What the task requires
Print the listing in its entirety and exactly, leaving out images.

Data below
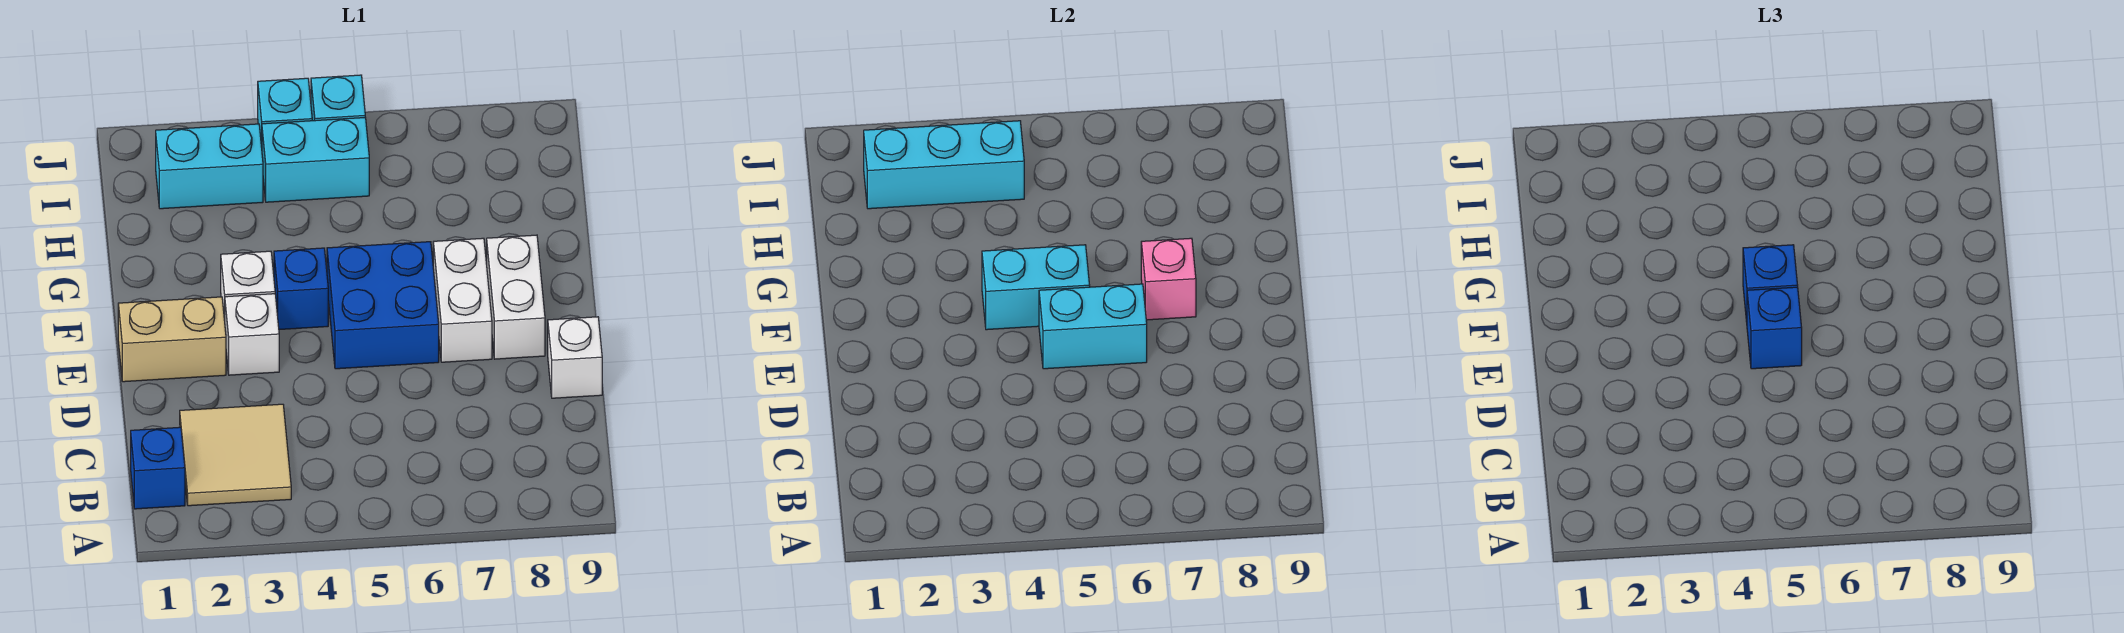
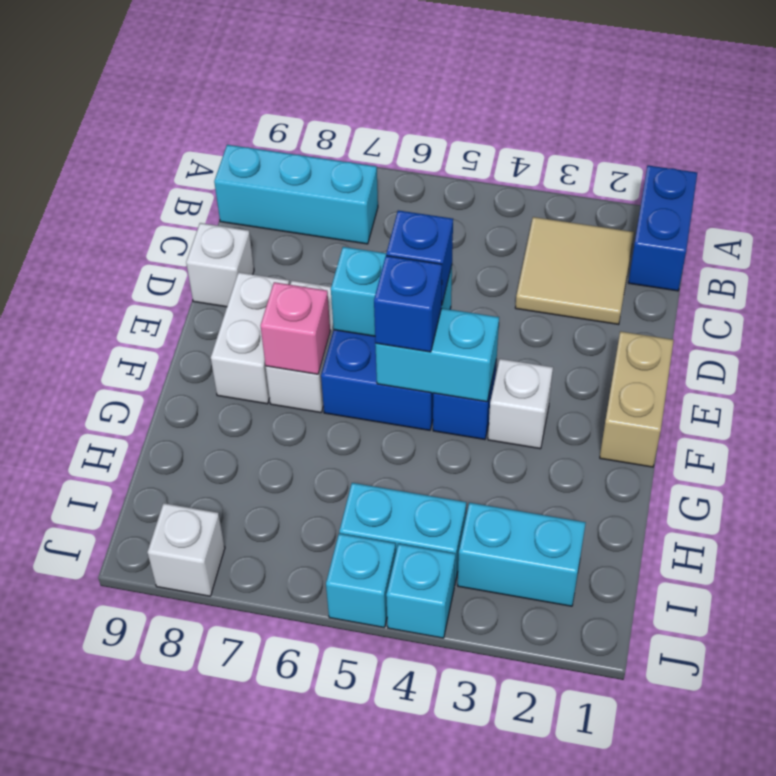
blue brick B1 level 1 -> blue brick A1:B1 level 1
tan brick E1:E2 level 1 -> tan brick E1:F1 level 1
white brick E3 level 1 -> white brick J8 level 1
cyan brick I2:I4 level 2 -> cyan brick B7:B9 level 1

Output for this exercise
blue brick B1 level 1 -> blue brick A1:B1 level 1
tan brick E1:E2 level 1 -> tan brick E1:F1 level 1
white brick E3 level 1 -> white brick J8 level 1
cyan brick I2:I4 level 2 -> cyan brick B7:B9 level 1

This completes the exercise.